Required work: The full listing, copied exactly and free of pictures, is the expected reply.

Raw data:
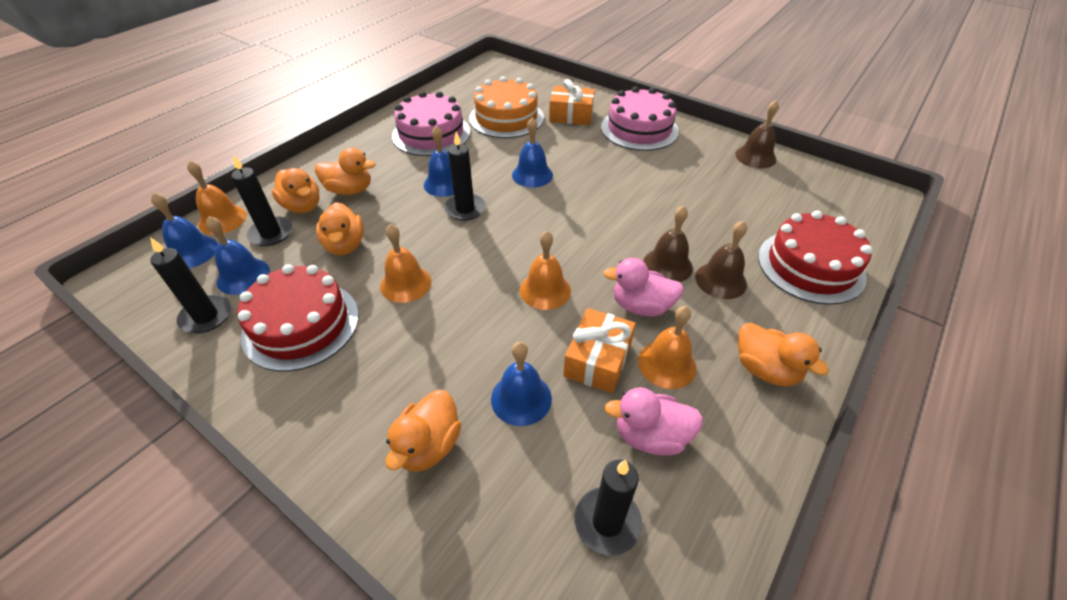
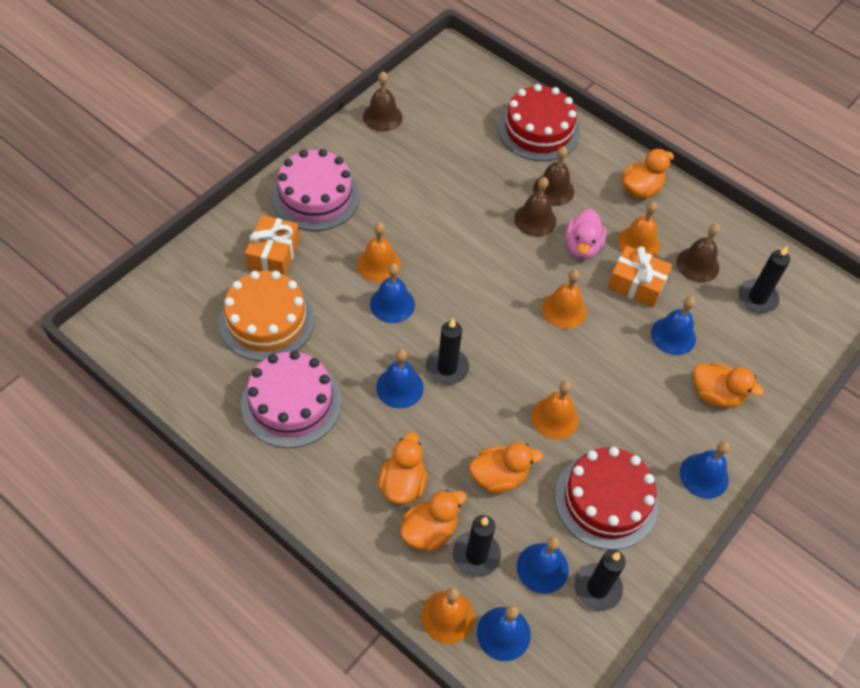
camera: 90 degrees left, 10 degrees up
(310, 423) = (704, 476): none -> blue bell
(574, 165) = (379, 264): none -> orange bell
(650, 436) = (697, 265): pink duck -> brown bell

Written response:
camera: 90 degrees left, 10 degrees up
(310, 423) = (704, 476): none -> blue bell
(574, 165) = (379, 264): none -> orange bell
(650, 436) = (697, 265): pink duck -> brown bell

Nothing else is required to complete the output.